→ **Dataset entries**:
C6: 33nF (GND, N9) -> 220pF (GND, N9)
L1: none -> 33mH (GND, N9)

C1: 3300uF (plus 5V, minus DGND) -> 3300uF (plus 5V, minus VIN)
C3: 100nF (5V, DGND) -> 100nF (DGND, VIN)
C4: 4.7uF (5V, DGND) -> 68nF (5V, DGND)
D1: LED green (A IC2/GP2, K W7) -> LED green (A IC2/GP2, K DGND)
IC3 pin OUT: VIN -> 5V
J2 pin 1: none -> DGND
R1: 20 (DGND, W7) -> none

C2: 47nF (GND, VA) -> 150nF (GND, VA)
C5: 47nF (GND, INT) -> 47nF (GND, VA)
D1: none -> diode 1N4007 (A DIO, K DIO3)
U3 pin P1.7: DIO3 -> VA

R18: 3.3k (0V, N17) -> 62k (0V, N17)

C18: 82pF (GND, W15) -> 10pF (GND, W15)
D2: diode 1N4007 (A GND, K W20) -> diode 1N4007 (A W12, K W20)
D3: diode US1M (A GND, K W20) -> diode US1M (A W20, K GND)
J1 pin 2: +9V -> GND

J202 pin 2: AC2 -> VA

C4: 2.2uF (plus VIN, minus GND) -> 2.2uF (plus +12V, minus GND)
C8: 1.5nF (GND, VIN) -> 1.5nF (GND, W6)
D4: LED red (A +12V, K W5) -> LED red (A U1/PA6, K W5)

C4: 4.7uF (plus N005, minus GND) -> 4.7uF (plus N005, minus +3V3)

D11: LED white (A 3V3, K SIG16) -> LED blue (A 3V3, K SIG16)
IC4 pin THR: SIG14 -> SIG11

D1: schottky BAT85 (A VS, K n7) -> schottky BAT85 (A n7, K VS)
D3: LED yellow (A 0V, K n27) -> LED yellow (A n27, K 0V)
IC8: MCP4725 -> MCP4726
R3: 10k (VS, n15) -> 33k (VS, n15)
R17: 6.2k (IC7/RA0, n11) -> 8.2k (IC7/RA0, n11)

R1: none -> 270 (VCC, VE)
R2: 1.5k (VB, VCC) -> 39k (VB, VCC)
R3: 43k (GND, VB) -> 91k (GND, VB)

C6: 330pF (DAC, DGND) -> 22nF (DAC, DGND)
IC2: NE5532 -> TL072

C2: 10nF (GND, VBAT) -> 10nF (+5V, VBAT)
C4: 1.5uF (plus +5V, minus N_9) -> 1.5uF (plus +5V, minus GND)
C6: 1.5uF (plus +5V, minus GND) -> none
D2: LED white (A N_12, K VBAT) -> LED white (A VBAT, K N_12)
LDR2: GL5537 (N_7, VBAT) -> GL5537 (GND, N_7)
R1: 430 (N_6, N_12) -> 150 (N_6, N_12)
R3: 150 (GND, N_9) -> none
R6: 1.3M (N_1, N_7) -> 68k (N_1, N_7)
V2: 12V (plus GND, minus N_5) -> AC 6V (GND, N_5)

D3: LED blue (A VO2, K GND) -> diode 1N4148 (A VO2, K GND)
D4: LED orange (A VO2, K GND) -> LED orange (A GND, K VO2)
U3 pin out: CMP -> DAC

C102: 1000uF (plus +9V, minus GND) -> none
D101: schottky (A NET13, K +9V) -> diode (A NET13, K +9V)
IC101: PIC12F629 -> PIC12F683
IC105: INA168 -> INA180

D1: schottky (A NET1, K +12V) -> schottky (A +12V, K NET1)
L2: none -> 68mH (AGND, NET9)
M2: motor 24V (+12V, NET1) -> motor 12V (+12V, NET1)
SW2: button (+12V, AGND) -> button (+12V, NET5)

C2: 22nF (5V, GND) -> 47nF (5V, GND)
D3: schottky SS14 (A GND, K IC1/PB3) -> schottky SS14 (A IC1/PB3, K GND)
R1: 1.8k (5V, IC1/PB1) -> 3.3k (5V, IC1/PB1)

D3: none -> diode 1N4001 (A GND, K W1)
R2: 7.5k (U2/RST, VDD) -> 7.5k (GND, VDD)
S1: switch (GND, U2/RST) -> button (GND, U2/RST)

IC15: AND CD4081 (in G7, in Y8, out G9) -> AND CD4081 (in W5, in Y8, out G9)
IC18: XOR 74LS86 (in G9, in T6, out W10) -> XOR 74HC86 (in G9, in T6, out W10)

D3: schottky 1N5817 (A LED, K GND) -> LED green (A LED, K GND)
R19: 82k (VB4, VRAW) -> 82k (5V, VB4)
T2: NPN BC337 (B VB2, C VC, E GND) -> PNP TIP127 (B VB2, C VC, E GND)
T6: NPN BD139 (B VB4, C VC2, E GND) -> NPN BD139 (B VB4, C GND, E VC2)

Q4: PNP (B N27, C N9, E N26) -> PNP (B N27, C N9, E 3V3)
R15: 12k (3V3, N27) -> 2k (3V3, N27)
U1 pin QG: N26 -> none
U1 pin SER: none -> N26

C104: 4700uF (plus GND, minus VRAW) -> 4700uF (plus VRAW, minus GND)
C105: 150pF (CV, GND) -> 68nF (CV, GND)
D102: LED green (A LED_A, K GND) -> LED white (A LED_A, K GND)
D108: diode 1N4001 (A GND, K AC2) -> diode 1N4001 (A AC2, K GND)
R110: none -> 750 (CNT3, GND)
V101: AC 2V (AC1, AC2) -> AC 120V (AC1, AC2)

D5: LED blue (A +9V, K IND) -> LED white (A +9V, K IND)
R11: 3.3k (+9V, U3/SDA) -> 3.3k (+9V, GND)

→ **Your task**: The full set of entries above needs to be restated word for word.

→ **Task response**:
C6: 33nF (GND, N9) -> 220pF (GND, N9)
L1: none -> 33mH (GND, N9)

C1: 3300uF (plus 5V, minus DGND) -> 3300uF (plus 5V, minus VIN)
C3: 100nF (5V, DGND) -> 100nF (DGND, VIN)
C4: 4.7uF (5V, DGND) -> 68nF (5V, DGND)
D1: LED green (A IC2/GP2, K W7) -> LED green (A IC2/GP2, K DGND)
IC3 pin OUT: VIN -> 5V
J2 pin 1: none -> DGND
R1: 20 (DGND, W7) -> none

C2: 47nF (GND, VA) -> 150nF (GND, VA)
C5: 47nF (GND, INT) -> 47nF (GND, VA)
D1: none -> diode 1N4007 (A DIO, K DIO3)
U3 pin P1.7: DIO3 -> VA

R18: 3.3k (0V, N17) -> 62k (0V, N17)

C18: 82pF (GND, W15) -> 10pF (GND, W15)
D2: diode 1N4007 (A GND, K W20) -> diode 1N4007 (A W12, K W20)
D3: diode US1M (A GND, K W20) -> diode US1M (A W20, K GND)
J1 pin 2: +9V -> GND

J202 pin 2: AC2 -> VA

C4: 2.2uF (plus VIN, minus GND) -> 2.2uF (plus +12V, minus GND)
C8: 1.5nF (GND, VIN) -> 1.5nF (GND, W6)
D4: LED red (A +12V, K W5) -> LED red (A U1/PA6, K W5)

C4: 4.7uF (plus N005, minus GND) -> 4.7uF (plus N005, minus +3V3)

D11: LED white (A 3V3, K SIG16) -> LED blue (A 3V3, K SIG16)
IC4 pin THR: SIG14 -> SIG11

D1: schottky BAT85 (A VS, K n7) -> schottky BAT85 (A n7, K VS)
D3: LED yellow (A 0V, K n27) -> LED yellow (A n27, K 0V)
IC8: MCP4725 -> MCP4726
R3: 10k (VS, n15) -> 33k (VS, n15)
R17: 6.2k (IC7/RA0, n11) -> 8.2k (IC7/RA0, n11)

R1: none -> 270 (VCC, VE)
R2: 1.5k (VB, VCC) -> 39k (VB, VCC)
R3: 43k (GND, VB) -> 91k (GND, VB)

C6: 330pF (DAC, DGND) -> 22nF (DAC, DGND)
IC2: NE5532 -> TL072

C2: 10nF (GND, VBAT) -> 10nF (+5V, VBAT)
C4: 1.5uF (plus +5V, minus N_9) -> 1.5uF (plus +5V, minus GND)
C6: 1.5uF (plus +5V, minus GND) -> none
D2: LED white (A N_12, K VBAT) -> LED white (A VBAT, K N_12)
LDR2: GL5537 (N_7, VBAT) -> GL5537 (GND, N_7)
R1: 430 (N_6, N_12) -> 150 (N_6, N_12)
R3: 150 (GND, N_9) -> none
R6: 1.3M (N_1, N_7) -> 68k (N_1, N_7)
V2: 12V (plus GND, minus N_5) -> AC 6V (GND, N_5)

D3: LED blue (A VO2, K GND) -> diode 1N4148 (A VO2, K GND)
D4: LED orange (A VO2, K GND) -> LED orange (A GND, K VO2)
U3 pin out: CMP -> DAC

C102: 1000uF (plus +9V, minus GND) -> none
D101: schottky (A NET13, K +9V) -> diode (A NET13, K +9V)
IC101: PIC12F629 -> PIC12F683
IC105: INA168 -> INA180

D1: schottky (A NET1, K +12V) -> schottky (A +12V, K NET1)
L2: none -> 68mH (AGND, NET9)
M2: motor 24V (+12V, NET1) -> motor 12V (+12V, NET1)
SW2: button (+12V, AGND) -> button (+12V, NET5)

C2: 22nF (5V, GND) -> 47nF (5V, GND)
D3: schottky SS14 (A GND, K IC1/PB3) -> schottky SS14 (A IC1/PB3, K GND)
R1: 1.8k (5V, IC1/PB1) -> 3.3k (5V, IC1/PB1)

D3: none -> diode 1N4001 (A GND, K W1)
R2: 7.5k (U2/RST, VDD) -> 7.5k (GND, VDD)
S1: switch (GND, U2/RST) -> button (GND, U2/RST)

IC15: AND CD4081 (in G7, in Y8, out G9) -> AND CD4081 (in W5, in Y8, out G9)
IC18: XOR 74LS86 (in G9, in T6, out W10) -> XOR 74HC86 (in G9, in T6, out W10)

D3: schottky 1N5817 (A LED, K GND) -> LED green (A LED, K GND)
R19: 82k (VB4, VRAW) -> 82k (5V, VB4)
T2: NPN BC337 (B VB2, C VC, E GND) -> PNP TIP127 (B VB2, C VC, E GND)
T6: NPN BD139 (B VB4, C VC2, E GND) -> NPN BD139 (B VB4, C GND, E VC2)

Q4: PNP (B N27, C N9, E N26) -> PNP (B N27, C N9, E 3V3)
R15: 12k (3V3, N27) -> 2k (3V3, N27)
U1 pin QG: N26 -> none
U1 pin SER: none -> N26

C104: 4700uF (plus GND, minus VRAW) -> 4700uF (plus VRAW, minus GND)
C105: 150pF (CV, GND) -> 68nF (CV, GND)
D102: LED green (A LED_A, K GND) -> LED white (A LED_A, K GND)
D108: diode 1N4001 (A GND, K AC2) -> diode 1N4001 (A AC2, K GND)
R110: none -> 750 (CNT3, GND)
V101: AC 2V (AC1, AC2) -> AC 120V (AC1, AC2)

D5: LED blue (A +9V, K IND) -> LED white (A +9V, K IND)
R11: 3.3k (+9V, U3/SDA) -> 3.3k (+9V, GND)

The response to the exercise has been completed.